**SHORT PROBLEM**
Report every line of the material below that contains the string "tuplet", matching case exactly.

(Dataset records)
↓

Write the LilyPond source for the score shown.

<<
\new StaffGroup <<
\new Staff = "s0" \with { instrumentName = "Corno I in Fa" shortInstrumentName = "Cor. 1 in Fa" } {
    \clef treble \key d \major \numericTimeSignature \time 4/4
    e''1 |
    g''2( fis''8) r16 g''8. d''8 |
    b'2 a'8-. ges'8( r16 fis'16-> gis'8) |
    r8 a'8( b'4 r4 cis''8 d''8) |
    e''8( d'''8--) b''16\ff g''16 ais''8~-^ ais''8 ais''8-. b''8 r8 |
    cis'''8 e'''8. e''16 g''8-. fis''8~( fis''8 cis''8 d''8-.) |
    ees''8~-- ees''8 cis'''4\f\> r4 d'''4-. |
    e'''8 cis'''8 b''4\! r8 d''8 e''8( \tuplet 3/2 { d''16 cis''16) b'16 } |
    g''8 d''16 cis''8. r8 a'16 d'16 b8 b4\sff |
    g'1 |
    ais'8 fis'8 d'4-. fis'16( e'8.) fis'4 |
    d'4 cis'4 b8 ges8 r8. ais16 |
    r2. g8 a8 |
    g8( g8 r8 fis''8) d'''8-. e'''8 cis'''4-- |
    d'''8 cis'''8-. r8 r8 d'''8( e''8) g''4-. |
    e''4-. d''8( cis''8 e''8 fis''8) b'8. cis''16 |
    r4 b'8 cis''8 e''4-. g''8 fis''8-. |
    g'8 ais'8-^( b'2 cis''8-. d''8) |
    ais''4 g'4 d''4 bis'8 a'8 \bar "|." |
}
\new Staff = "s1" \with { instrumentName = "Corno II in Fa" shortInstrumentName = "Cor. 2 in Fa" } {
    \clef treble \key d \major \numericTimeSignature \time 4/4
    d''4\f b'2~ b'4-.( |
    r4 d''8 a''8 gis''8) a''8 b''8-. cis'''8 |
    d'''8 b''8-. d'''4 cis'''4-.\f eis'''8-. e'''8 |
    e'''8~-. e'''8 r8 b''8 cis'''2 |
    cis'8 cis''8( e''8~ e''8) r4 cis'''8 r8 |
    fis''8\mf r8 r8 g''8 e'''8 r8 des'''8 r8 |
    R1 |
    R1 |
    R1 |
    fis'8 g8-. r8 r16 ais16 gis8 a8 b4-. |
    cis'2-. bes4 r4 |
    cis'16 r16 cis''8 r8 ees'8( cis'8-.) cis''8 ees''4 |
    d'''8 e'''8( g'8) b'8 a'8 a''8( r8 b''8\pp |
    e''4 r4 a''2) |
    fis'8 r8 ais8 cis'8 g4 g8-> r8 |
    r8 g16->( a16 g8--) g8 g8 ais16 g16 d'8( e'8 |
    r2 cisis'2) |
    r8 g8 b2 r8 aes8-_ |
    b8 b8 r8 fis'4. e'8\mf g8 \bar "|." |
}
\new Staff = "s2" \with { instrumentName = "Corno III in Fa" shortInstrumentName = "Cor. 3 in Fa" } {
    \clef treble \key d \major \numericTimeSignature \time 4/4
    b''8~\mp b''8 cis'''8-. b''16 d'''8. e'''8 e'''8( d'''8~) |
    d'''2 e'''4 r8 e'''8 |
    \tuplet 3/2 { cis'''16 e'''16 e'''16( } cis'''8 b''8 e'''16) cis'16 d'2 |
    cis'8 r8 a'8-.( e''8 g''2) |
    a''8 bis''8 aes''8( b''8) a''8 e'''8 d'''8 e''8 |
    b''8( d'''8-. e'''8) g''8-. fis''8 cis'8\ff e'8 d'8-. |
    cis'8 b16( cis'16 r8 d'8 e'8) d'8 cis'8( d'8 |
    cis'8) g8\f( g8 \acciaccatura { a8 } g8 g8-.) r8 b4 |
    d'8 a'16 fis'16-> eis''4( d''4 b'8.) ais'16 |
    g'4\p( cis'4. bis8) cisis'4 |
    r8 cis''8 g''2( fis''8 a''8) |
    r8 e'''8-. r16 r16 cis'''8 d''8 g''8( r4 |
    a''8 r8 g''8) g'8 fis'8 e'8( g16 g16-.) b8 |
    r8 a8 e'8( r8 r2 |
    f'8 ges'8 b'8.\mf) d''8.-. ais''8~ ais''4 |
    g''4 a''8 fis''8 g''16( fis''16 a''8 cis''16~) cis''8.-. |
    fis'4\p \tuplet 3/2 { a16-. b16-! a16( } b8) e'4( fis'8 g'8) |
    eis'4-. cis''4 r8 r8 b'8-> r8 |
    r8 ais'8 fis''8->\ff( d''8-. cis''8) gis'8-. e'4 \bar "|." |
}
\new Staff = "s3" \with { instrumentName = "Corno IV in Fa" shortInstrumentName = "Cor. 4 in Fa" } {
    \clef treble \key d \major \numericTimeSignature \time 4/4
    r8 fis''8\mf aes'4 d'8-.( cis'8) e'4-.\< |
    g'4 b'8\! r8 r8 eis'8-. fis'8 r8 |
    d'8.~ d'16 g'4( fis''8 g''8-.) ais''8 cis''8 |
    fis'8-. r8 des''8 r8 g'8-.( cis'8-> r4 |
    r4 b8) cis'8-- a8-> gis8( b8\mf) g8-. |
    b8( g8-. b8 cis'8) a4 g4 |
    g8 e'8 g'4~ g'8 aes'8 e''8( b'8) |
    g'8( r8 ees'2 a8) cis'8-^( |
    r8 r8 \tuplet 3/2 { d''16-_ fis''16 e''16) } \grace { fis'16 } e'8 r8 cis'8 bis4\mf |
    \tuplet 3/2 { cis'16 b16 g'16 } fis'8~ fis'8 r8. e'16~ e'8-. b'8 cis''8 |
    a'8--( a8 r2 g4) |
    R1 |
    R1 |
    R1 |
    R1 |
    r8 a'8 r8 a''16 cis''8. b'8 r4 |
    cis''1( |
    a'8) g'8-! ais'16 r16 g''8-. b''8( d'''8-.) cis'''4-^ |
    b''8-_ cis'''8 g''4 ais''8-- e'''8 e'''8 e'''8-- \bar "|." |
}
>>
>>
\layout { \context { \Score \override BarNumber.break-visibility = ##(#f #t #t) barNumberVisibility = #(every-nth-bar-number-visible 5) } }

↑

**TASK OUTPUT**
    e'''8 cis'''8 b''4\! r8 d''8 e''8( \tuplet 3/2 { d''16 cis''16) b'16 } |
    \tuplet 3/2 { cis'''16 e'''16 e'''16( } cis'''8 b''8 e'''16) cis'16 d'2 |
    fis'4\p \tuplet 3/2 { a16-. b16-! a16( } b8) e'4( fis'8 g'8) |
    r8 r8 \tuplet 3/2 { d''16-_ fis''16 e''16) } \grace { fis'16 } e'8 r8 cis'8 bis4\mf |
    \tuplet 3/2 { cis'16 b16 g'16 } fis'8~ fis'8 r8. e'16~ e'8-. b'8 cis''8 |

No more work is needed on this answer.